'''
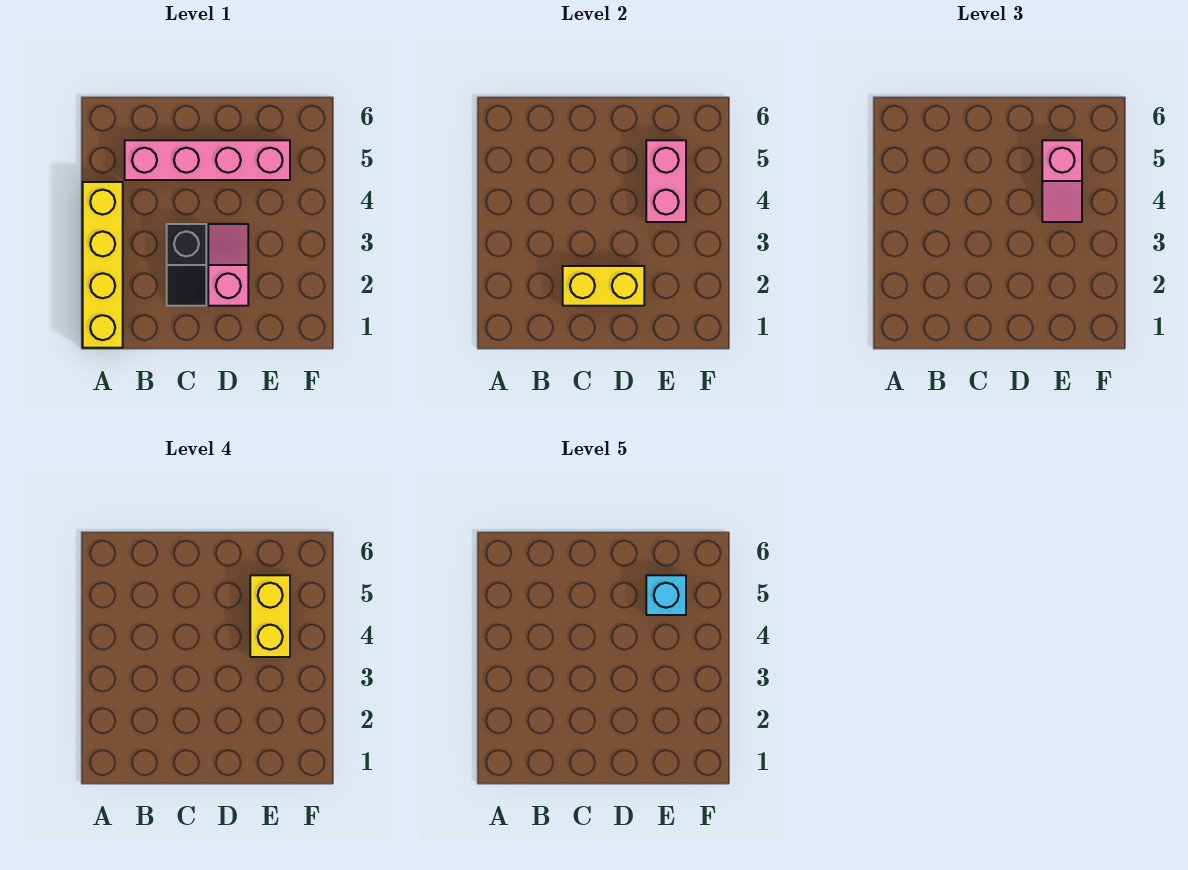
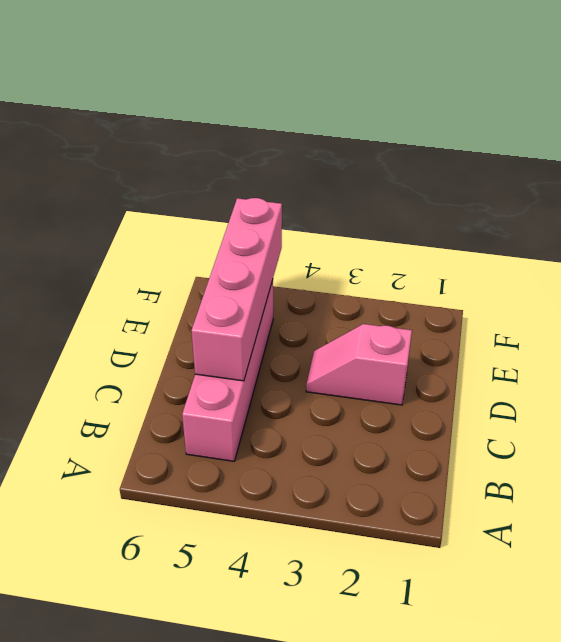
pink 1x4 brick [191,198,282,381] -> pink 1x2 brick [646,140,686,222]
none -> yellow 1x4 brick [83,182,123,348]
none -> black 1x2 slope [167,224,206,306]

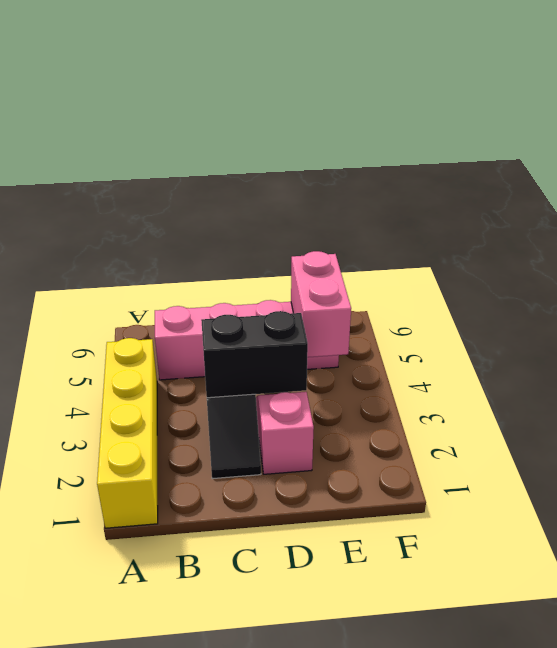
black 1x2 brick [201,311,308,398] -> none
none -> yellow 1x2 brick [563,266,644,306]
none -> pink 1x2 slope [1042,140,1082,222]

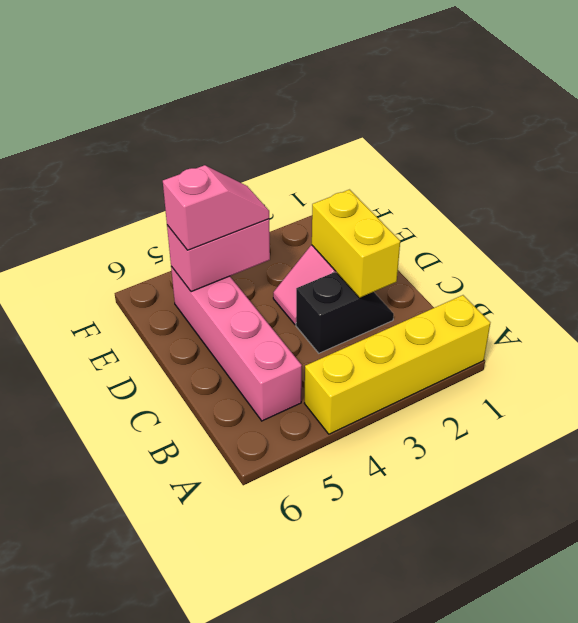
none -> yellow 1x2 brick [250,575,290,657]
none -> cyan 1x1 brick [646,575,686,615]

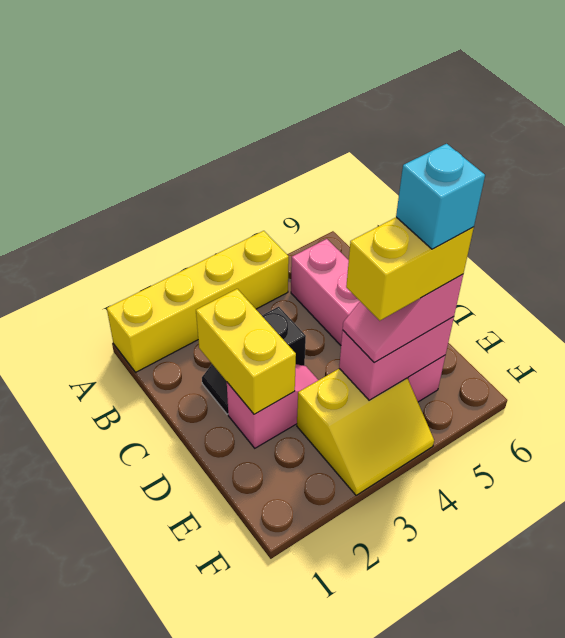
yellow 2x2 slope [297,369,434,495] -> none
'''
• [WHAT IS EXPECTED]: Please print the records above word for word, leaving every image out.

• [ANSWER FOR THIS EXERCISE]:
pink 1x4 brick [191,198,282,381] -> pink 1x2 brick [646,140,686,222]
none -> yellow 1x4 brick [83,182,123,348]
none -> black 1x2 slope [167,224,206,306]

black 1x2 brick [201,311,308,398] -> none
none -> yellow 1x2 brick [563,266,644,306]
none -> pink 1x2 slope [1042,140,1082,222]

none -> yellow 1x2 brick [250,575,290,657]
none -> cyan 1x1 brick [646,575,686,615]

yellow 2x2 slope [297,369,434,495] -> none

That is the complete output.